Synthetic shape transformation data
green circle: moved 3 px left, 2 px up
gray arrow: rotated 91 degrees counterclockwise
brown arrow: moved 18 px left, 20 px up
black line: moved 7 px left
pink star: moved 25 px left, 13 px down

- Work request -
Copy every record above out again, word for word.

- Solution to the exercise -
green circle: moved 3 px left, 2 px up
gray arrow: rotated 91 degrees counterclockwise
brown arrow: moved 18 px left, 20 px up
black line: moved 7 px left
pink star: moved 25 px left, 13 px down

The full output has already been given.